§ Required work:
Restate each line of the listing exactly, without carrying over any pictures.

§ Entries provided:
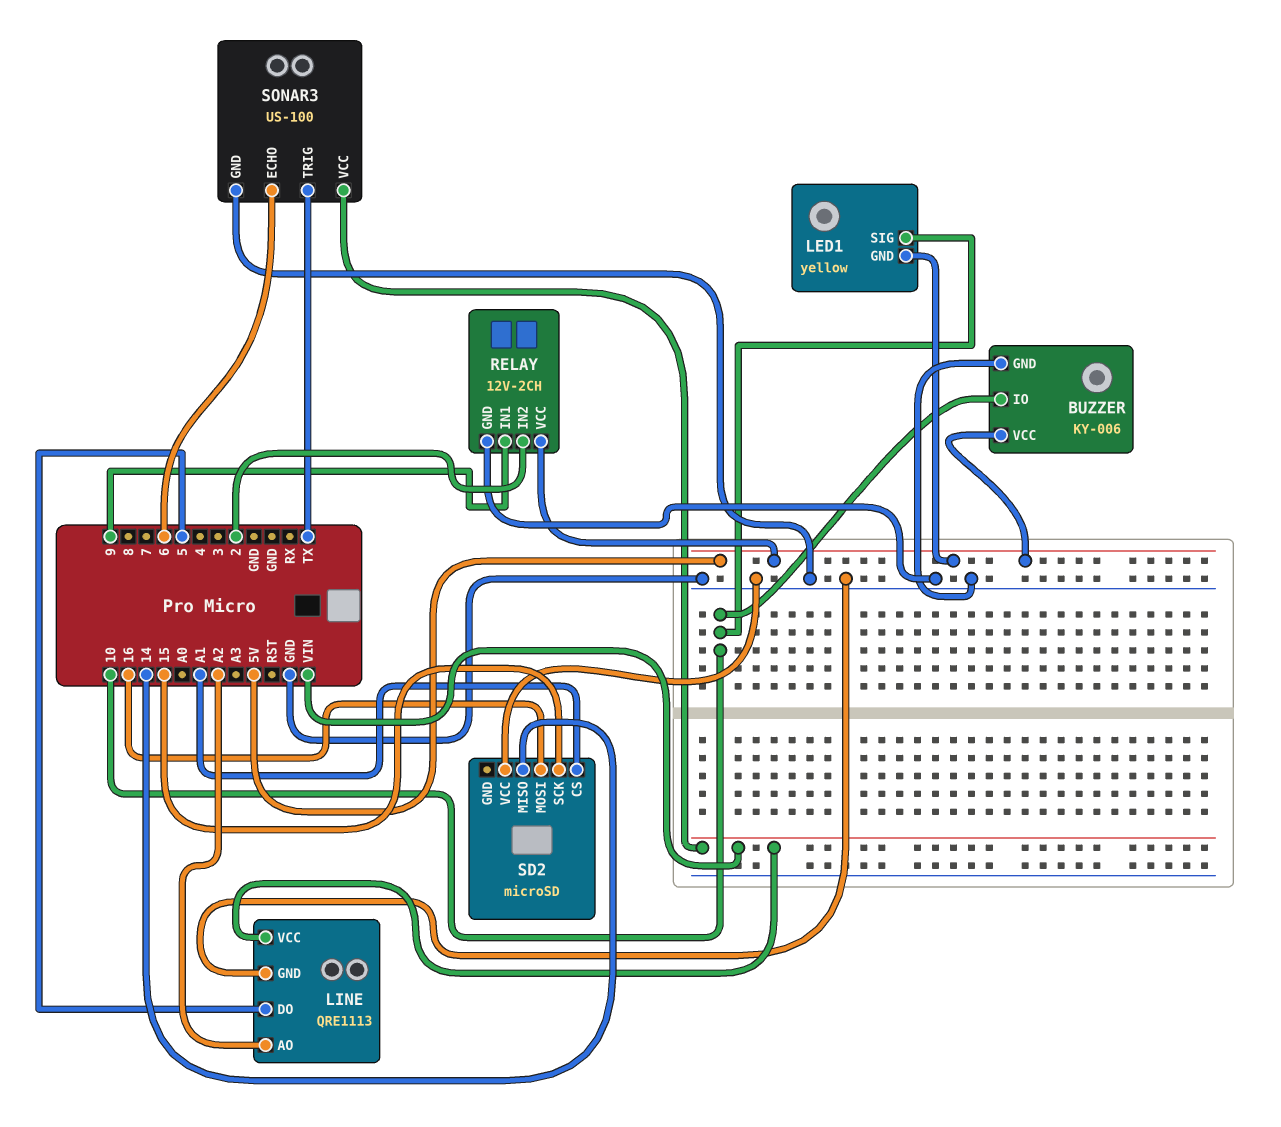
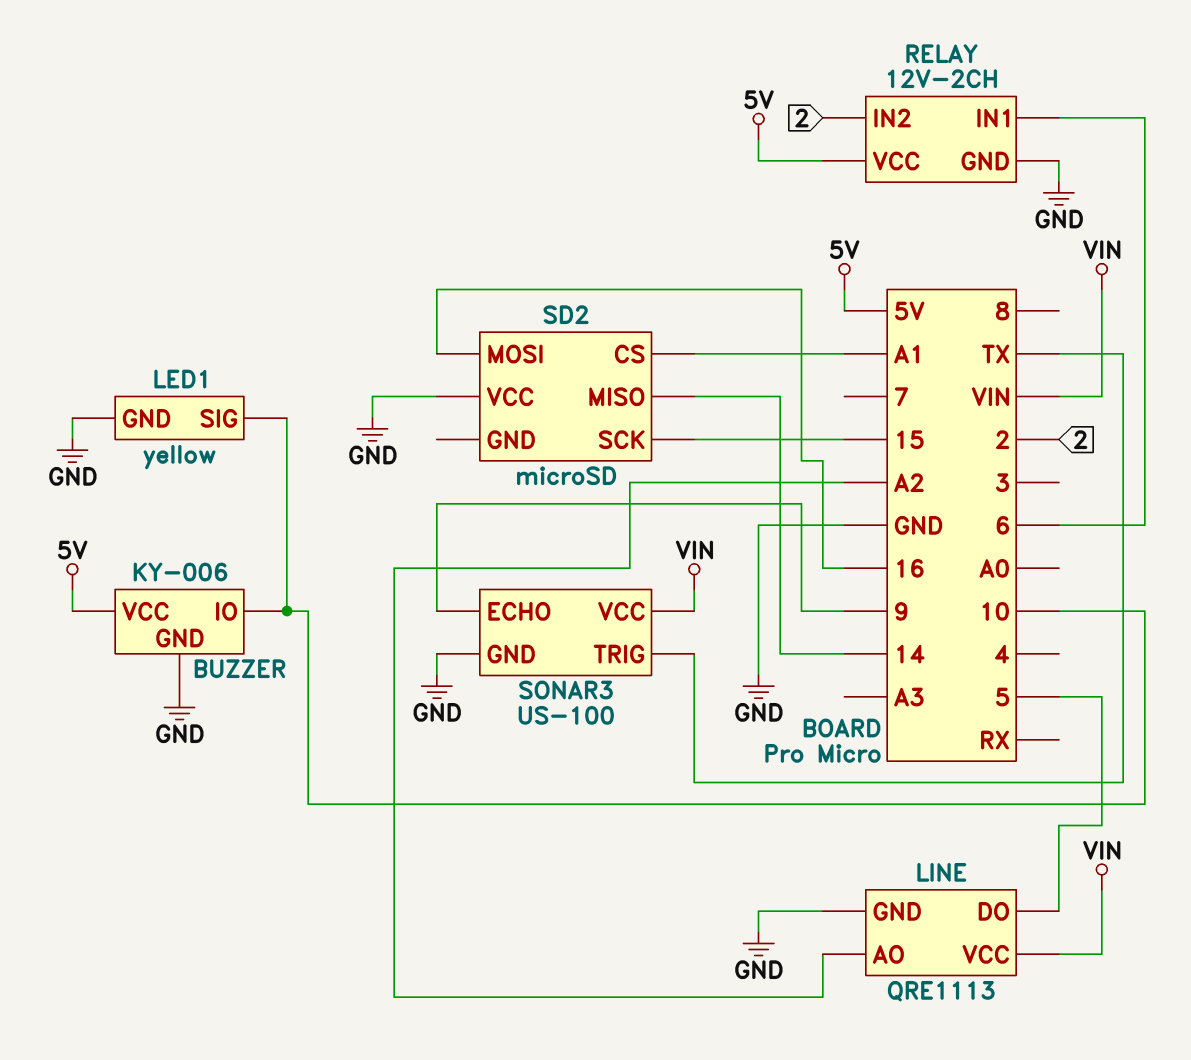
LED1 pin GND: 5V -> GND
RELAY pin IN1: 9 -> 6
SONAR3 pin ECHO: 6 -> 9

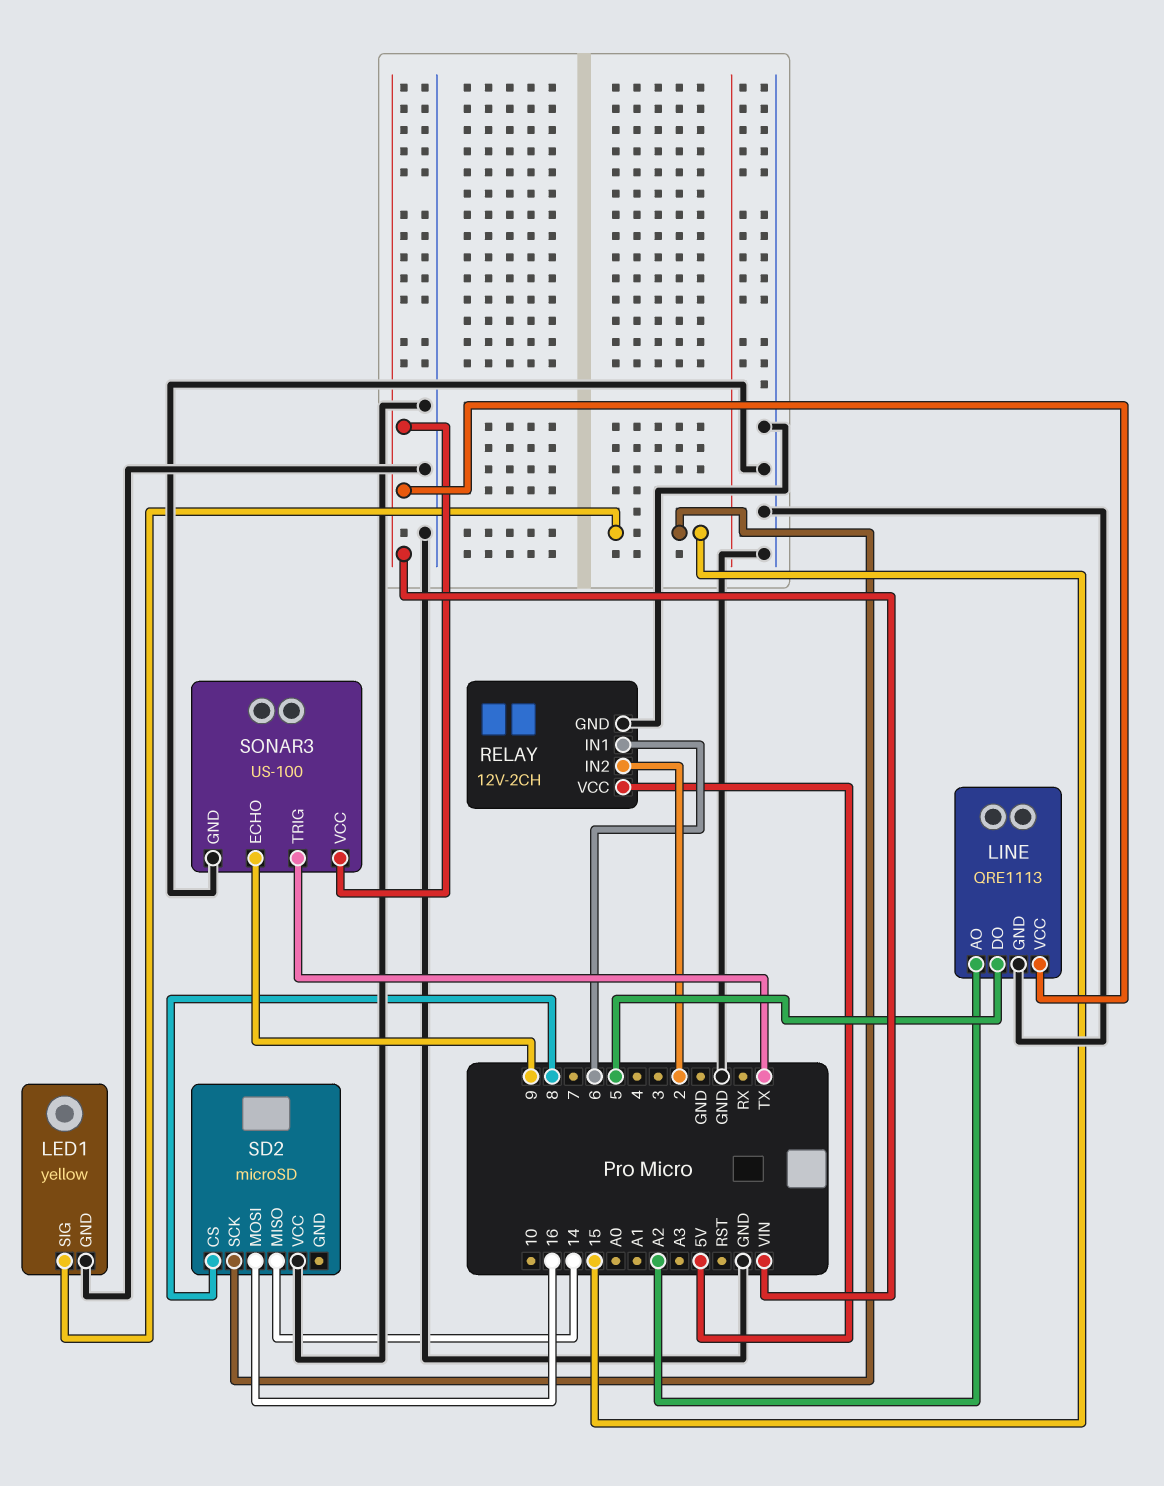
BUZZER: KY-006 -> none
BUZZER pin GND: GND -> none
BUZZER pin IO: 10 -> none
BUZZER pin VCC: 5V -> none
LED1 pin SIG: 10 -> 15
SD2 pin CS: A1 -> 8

§ Expected output:
LED1 pin GND: 5V -> GND
RELAY pin IN1: 9 -> 6
SONAR3 pin ECHO: 6 -> 9

BUZZER: KY-006 -> none
BUZZER pin GND: GND -> none
BUZZER pin IO: 10 -> none
BUZZER pin VCC: 5V -> none
LED1 pin SIG: 10 -> 15
SD2 pin CS: A1 -> 8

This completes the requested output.